• **WHAT YOU NEED TO DO**: Retype the line with "gray arrow: (114, 103)" exactly. Then retype every line after it through the end of the entries below, and nothing more, leaving out pictures.

• **MATERIAL FOR THE TASK**:
*****
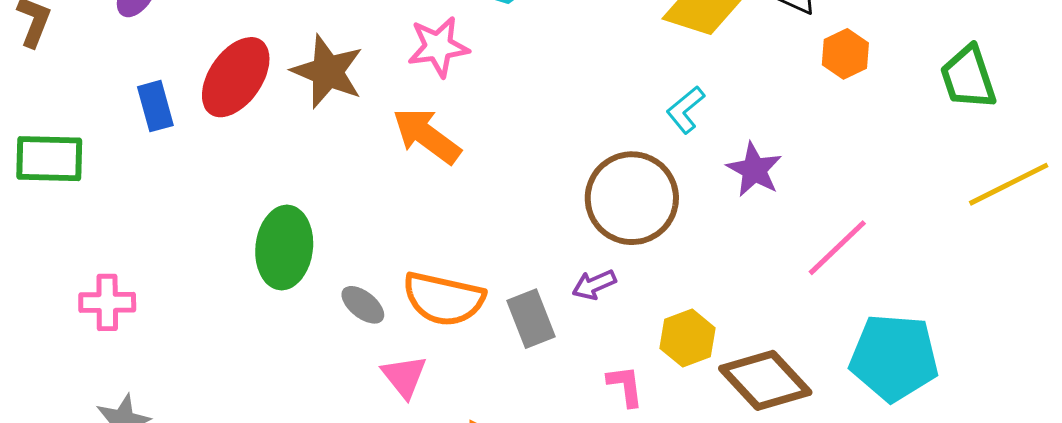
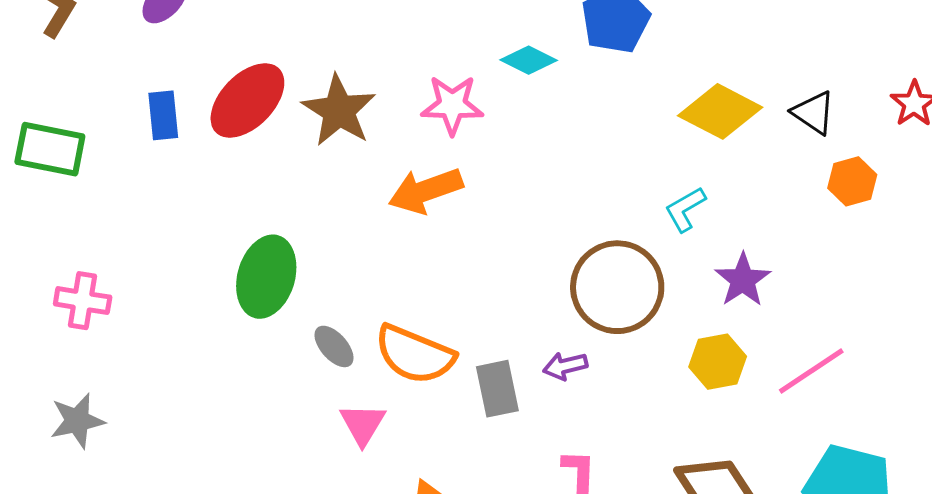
orange arrow: (427, 136) -> (426, 191), turned -66
yellow hexagon: (687, 338) -> (718, 362), moved

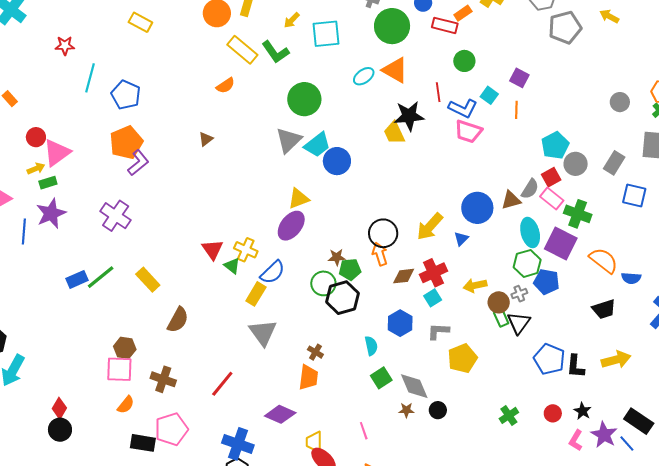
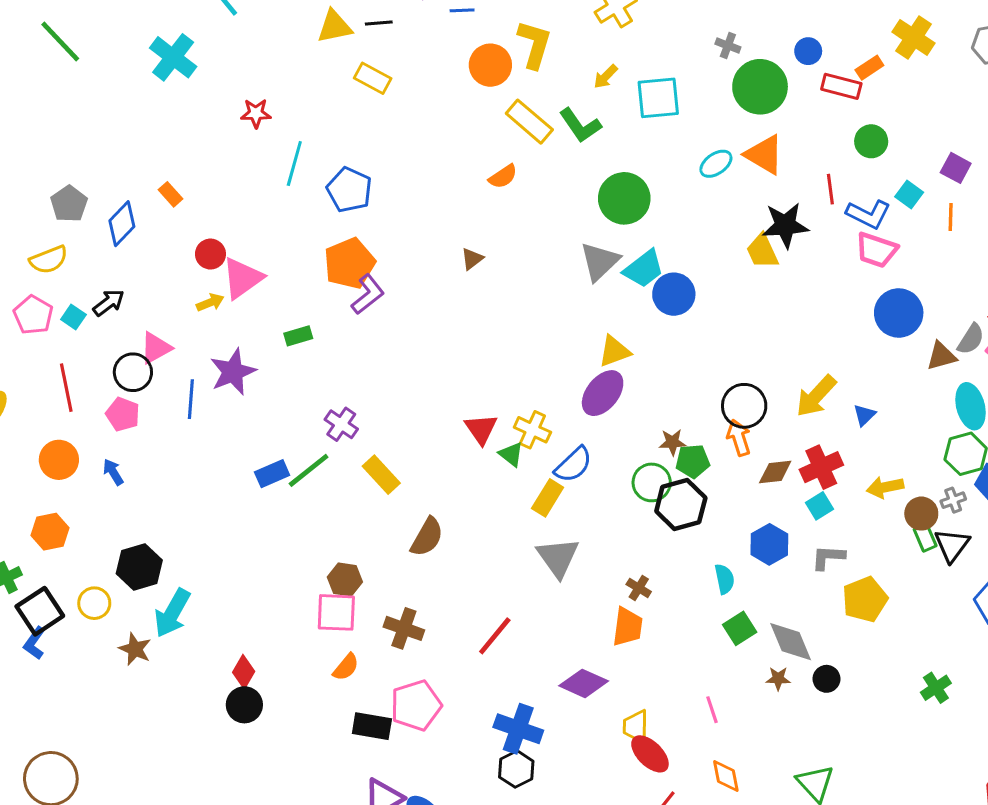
green rectangle: (48, 183) -> (298, 336), moved
blue circle: (477, 208) -> (899, 313), moved
purple cross: (116, 216) -> (341, 424), moved, size x0.7

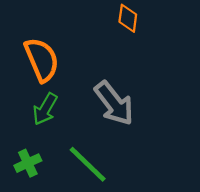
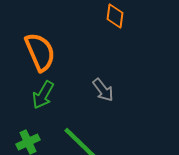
gray arrow: (114, 103) -> (103, 90), size x0.6

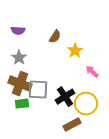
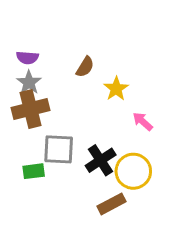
gray star: (19, 58) -> (29, 82), moved
brown cross: (20, 84) -> (31, 109), moved, turned -35

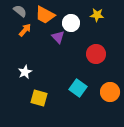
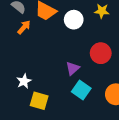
purple triangle: (58, 37) -> (73, 68), moved, turned 32
white star: (25, 72) -> (24, 81), moved

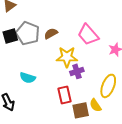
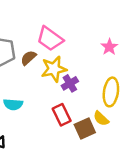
*****
• **YOUR RESPONSE**:
gray arrow: (114, 103) -> (103, 90), size x0.6

gray star: (19, 58) -> (29, 82), moved
brown cross: (20, 84) -> (31, 109), moved, turned -35

purple triangle: (58, 37) -> (73, 68), moved, turned 32
white star: (25, 72) -> (24, 81), moved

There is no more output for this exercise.